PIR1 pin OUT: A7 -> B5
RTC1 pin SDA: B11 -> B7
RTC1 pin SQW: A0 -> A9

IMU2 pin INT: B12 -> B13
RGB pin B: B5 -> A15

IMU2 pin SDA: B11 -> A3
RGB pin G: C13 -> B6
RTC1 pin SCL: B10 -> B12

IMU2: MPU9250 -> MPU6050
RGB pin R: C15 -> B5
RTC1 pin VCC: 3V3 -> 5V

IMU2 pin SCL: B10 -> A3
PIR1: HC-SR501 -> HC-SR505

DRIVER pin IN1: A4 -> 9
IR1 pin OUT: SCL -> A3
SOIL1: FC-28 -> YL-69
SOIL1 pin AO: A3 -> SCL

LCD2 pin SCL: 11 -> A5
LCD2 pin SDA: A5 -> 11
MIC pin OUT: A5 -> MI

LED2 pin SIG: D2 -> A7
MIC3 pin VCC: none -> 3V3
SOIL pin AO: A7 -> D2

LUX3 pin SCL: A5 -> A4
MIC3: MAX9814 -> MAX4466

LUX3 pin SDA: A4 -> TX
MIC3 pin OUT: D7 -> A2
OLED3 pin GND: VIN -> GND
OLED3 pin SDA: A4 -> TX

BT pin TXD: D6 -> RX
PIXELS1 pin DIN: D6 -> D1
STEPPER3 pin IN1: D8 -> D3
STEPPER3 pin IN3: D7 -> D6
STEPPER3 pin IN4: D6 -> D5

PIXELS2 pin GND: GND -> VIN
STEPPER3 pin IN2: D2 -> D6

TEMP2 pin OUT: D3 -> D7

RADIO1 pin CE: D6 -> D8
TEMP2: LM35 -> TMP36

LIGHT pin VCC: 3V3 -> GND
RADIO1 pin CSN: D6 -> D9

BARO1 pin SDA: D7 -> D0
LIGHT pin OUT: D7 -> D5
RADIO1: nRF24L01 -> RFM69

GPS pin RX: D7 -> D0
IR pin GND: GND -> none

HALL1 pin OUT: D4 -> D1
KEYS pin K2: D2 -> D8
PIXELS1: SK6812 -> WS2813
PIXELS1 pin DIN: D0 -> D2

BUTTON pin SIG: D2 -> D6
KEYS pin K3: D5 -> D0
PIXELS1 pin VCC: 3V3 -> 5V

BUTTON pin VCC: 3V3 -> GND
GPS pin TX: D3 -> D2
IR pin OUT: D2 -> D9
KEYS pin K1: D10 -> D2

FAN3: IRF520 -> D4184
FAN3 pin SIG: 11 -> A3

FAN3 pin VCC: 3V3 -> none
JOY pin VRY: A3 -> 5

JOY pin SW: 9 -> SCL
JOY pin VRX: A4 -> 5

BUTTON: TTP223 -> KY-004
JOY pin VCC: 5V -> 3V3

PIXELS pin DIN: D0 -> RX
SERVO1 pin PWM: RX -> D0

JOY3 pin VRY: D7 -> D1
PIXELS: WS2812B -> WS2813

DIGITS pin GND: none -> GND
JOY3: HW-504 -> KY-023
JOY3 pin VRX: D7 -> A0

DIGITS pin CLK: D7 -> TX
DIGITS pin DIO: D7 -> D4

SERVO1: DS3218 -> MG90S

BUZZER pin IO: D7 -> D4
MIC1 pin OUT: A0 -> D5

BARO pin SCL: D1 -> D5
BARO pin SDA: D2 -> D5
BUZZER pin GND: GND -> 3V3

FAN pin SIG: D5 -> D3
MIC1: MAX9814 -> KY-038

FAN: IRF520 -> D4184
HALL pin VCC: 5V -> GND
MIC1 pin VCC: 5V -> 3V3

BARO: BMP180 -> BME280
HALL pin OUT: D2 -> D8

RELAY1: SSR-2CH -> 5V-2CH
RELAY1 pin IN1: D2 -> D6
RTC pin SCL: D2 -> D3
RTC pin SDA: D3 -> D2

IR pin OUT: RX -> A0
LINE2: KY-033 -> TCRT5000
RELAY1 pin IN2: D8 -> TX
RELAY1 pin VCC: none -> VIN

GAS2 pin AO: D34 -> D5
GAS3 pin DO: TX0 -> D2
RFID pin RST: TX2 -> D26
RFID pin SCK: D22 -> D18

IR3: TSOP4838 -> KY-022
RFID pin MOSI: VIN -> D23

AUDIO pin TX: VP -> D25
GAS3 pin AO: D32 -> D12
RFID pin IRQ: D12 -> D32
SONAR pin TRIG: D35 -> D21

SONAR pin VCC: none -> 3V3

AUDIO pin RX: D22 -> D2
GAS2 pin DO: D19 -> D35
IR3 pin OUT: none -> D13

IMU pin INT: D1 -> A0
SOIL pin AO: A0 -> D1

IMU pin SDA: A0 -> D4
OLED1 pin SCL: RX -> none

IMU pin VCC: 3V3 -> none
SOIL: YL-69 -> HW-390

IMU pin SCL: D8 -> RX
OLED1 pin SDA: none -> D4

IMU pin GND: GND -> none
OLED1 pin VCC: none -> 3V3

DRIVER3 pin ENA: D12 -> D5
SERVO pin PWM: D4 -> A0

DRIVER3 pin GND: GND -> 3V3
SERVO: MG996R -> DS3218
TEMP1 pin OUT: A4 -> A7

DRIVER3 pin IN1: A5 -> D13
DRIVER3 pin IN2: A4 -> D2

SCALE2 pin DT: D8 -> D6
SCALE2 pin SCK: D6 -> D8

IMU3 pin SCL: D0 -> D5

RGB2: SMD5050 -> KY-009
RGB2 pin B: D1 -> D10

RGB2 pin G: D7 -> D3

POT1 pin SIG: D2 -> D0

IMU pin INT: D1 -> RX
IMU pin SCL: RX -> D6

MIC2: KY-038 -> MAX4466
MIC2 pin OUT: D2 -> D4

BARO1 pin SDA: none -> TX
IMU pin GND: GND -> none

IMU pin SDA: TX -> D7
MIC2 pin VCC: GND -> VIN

★ ★ ★ ★ ★

* What is needed *
Please copy, exactly and with nothing else, the lines above beginning at the line that has "BARO1 pin SDA: D7 -> D0" and ending with the line that has "FAN: IRF520 -> D4184".

* Response to the exercise *
BARO1 pin SDA: D7 -> D0
LIGHT pin OUT: D7 -> D5
RADIO1: nRF24L01 -> RFM69

GPS pin RX: D7 -> D0
IR pin GND: GND -> none

HALL1 pin OUT: D4 -> D1
KEYS pin K2: D2 -> D8
PIXELS1: SK6812 -> WS2813
PIXELS1 pin DIN: D0 -> D2

BUTTON pin SIG: D2 -> D6
KEYS pin K3: D5 -> D0
PIXELS1 pin VCC: 3V3 -> 5V

BUTTON pin VCC: 3V3 -> GND
GPS pin TX: D3 -> D2
IR pin OUT: D2 -> D9
KEYS pin K1: D10 -> D2

FAN3: IRF520 -> D4184
FAN3 pin SIG: 11 -> A3

FAN3 pin VCC: 3V3 -> none
JOY pin VRY: A3 -> 5

JOY pin SW: 9 -> SCL
JOY pin VRX: A4 -> 5

BUTTON: TTP223 -> KY-004
JOY pin VCC: 5V -> 3V3

PIXELS pin DIN: D0 -> RX
SERVO1 pin PWM: RX -> D0

JOY3 pin VRY: D7 -> D1
PIXELS: WS2812B -> WS2813

DIGITS pin GND: none -> GND
JOY3: HW-504 -> KY-023
JOY3 pin VRX: D7 -> A0

DIGITS pin CLK: D7 -> TX
DIGITS pin DIO: D7 -> D4

SERVO1: DS3218 -> MG90S

BUZZER pin IO: D7 -> D4
MIC1 pin OUT: A0 -> D5

BARO pin SCL: D1 -> D5
BARO pin SDA: D2 -> D5
BUZZER pin GND: GND -> 3V3

FAN pin SIG: D5 -> D3
MIC1: MAX9814 -> KY-038

FAN: IRF520 -> D4184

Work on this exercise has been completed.